Before-and-after object lists
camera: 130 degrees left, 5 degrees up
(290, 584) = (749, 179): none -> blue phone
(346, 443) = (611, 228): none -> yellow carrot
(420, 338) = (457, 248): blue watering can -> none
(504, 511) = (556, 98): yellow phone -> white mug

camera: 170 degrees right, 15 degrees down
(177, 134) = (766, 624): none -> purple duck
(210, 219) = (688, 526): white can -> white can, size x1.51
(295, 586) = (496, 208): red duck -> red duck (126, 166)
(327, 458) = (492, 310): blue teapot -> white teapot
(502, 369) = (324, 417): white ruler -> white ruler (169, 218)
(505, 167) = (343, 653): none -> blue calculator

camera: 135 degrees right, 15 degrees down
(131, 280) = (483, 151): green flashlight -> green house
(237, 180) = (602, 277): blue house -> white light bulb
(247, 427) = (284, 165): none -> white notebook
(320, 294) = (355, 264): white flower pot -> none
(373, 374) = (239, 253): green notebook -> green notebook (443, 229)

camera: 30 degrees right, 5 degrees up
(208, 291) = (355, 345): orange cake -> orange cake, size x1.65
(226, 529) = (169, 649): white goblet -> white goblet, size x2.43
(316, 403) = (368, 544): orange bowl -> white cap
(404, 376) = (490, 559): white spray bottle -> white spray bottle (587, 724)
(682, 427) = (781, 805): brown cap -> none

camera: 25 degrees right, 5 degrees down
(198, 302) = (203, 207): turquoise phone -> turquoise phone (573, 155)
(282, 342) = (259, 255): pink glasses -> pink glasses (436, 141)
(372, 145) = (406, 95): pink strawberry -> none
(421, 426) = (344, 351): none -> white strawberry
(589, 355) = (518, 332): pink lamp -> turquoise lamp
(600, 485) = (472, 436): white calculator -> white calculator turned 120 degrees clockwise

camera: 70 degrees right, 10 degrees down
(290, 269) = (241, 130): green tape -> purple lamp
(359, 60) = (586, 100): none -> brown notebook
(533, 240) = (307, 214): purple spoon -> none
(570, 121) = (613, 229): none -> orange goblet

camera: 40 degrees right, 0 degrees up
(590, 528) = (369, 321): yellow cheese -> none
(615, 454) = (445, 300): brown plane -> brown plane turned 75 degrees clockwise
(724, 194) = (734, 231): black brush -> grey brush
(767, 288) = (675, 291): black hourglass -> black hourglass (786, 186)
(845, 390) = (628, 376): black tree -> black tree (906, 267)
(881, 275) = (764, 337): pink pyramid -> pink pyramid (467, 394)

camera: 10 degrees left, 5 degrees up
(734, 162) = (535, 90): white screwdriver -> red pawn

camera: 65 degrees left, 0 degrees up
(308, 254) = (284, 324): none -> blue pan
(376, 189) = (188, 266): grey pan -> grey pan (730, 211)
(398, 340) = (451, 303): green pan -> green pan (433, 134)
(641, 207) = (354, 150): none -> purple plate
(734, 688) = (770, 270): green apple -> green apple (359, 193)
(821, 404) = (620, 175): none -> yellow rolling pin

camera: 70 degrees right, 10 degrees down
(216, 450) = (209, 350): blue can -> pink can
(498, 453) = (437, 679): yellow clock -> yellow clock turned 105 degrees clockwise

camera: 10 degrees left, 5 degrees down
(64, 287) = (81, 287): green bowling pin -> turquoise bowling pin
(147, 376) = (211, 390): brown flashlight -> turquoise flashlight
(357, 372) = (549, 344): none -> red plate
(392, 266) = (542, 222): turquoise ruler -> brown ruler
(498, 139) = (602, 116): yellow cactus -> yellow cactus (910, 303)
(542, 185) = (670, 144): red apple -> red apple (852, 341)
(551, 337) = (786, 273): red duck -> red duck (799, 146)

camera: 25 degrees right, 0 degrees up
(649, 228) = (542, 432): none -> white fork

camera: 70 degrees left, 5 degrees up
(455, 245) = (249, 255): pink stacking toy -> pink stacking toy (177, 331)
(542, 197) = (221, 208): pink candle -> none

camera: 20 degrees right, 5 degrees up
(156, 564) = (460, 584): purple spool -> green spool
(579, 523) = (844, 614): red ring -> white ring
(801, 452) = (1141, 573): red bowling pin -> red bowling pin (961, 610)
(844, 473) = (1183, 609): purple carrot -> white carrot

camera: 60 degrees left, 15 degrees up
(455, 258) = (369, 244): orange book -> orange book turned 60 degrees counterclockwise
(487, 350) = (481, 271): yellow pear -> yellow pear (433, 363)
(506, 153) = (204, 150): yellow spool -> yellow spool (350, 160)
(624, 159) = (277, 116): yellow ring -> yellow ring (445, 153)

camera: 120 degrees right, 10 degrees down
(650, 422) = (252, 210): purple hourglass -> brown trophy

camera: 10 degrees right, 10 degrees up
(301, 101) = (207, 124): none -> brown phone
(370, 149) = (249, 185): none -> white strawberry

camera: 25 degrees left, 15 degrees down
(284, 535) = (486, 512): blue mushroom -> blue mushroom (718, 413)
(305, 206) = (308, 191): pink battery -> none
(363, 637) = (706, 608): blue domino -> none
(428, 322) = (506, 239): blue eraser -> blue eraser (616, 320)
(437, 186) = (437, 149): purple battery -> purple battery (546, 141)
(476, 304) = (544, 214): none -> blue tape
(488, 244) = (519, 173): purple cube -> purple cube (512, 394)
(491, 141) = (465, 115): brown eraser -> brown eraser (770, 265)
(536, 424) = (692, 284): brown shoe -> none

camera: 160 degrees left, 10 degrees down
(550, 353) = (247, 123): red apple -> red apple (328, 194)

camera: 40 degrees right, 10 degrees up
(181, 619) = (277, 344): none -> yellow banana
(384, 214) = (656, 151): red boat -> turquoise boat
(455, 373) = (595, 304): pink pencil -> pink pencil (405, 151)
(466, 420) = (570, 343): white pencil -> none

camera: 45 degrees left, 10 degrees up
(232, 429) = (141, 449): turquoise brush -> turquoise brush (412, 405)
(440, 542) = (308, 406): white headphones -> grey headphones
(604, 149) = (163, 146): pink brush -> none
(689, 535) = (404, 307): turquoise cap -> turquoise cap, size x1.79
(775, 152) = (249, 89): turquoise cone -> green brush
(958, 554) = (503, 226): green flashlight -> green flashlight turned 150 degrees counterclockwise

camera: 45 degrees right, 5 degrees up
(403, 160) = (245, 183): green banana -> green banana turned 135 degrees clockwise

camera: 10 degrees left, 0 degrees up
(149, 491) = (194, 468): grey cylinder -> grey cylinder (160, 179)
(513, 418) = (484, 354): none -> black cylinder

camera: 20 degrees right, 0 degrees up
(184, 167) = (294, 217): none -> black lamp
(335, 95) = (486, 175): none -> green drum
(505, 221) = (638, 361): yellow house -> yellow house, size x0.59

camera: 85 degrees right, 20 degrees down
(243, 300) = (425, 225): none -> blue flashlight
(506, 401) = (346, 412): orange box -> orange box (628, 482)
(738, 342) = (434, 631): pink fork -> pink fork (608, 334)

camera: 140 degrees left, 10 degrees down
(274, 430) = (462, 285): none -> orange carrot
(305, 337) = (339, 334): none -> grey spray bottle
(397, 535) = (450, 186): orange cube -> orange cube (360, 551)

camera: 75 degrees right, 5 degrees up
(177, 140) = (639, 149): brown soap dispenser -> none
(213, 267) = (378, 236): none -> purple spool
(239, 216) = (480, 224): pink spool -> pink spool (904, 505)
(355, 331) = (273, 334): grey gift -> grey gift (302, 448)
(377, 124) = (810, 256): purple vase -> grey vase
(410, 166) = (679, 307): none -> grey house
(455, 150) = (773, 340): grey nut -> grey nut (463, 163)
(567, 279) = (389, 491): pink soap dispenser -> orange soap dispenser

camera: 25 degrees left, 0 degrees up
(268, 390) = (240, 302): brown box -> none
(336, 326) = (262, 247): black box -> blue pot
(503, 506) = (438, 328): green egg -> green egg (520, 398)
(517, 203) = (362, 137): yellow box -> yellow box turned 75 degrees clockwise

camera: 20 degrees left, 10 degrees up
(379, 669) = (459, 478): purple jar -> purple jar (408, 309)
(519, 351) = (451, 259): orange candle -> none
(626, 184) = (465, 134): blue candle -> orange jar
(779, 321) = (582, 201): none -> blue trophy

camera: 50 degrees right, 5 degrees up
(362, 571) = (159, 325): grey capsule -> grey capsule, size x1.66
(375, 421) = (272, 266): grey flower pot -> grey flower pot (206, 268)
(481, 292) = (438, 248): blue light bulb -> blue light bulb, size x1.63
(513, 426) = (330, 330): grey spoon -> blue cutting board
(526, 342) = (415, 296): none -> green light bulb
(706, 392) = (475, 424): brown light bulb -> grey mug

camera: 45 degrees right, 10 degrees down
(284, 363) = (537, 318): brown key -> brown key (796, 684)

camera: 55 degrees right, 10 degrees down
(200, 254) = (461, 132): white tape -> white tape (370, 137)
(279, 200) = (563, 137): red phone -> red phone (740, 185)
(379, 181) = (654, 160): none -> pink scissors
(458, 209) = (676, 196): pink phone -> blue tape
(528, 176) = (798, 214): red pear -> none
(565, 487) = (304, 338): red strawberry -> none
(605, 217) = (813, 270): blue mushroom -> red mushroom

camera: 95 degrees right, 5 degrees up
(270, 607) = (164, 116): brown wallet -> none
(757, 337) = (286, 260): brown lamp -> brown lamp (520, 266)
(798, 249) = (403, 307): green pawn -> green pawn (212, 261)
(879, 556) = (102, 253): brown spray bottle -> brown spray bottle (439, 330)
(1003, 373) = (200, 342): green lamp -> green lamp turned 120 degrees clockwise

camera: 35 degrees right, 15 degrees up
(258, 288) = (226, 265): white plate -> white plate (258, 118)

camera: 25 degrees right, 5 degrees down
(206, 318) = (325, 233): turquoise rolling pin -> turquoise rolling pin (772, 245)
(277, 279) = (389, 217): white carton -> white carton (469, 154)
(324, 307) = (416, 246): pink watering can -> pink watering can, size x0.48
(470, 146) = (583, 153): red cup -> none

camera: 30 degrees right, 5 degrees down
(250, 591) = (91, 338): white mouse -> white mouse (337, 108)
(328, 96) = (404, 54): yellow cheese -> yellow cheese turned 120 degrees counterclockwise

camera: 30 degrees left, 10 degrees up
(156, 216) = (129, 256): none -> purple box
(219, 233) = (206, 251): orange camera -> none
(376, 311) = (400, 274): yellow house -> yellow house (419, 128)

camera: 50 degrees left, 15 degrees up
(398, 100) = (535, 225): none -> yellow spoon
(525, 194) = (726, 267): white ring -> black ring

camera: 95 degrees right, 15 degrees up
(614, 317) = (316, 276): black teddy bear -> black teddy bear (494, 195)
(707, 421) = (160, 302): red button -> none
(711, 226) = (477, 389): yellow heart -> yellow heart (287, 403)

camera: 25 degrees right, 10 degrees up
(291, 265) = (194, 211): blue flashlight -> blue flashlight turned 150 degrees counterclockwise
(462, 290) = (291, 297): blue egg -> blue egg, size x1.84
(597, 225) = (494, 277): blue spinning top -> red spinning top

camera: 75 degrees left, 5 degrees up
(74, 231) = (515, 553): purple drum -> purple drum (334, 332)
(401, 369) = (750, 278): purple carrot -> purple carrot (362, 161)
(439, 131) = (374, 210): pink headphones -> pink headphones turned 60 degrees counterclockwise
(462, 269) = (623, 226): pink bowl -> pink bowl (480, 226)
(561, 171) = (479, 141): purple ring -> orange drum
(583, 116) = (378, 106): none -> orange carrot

Exercise brief >> Quote the records from their first line to the line with "(682, 427) = (781, 805): brown cap -> none", inclusive, without adding or dropping anything.

Reply >>
camera: 130 degrees left, 5 degrees up
(290, 584) = (749, 179): none -> blue phone
(346, 443) = (611, 228): none -> yellow carrot
(420, 338) = (457, 248): blue watering can -> none
(504, 511) = (556, 98): yellow phone -> white mug

camera: 170 degrees right, 15 degrees down
(177, 134) = (766, 624): none -> purple duck
(210, 219) = (688, 526): white can -> white can, size x1.51
(295, 586) = (496, 208): red duck -> red duck (126, 166)
(327, 458) = (492, 310): blue teapot -> white teapot
(502, 369) = (324, 417): white ruler -> white ruler (169, 218)
(505, 167) = (343, 653): none -> blue calculator

camera: 135 degrees right, 15 degrees down
(131, 280) = (483, 151): green flashlight -> green house
(237, 180) = (602, 277): blue house -> white light bulb
(247, 427) = (284, 165): none -> white notebook
(320, 294) = (355, 264): white flower pot -> none
(373, 374) = (239, 253): green notebook -> green notebook (443, 229)

camera: 30 degrees right, 5 degrees up
(208, 291) = (355, 345): orange cake -> orange cake, size x1.65
(226, 529) = (169, 649): white goblet -> white goblet, size x2.43
(316, 403) = (368, 544): orange bowl -> white cap
(404, 376) = (490, 559): white spray bottle -> white spray bottle (587, 724)
(682, 427) = (781, 805): brown cap -> none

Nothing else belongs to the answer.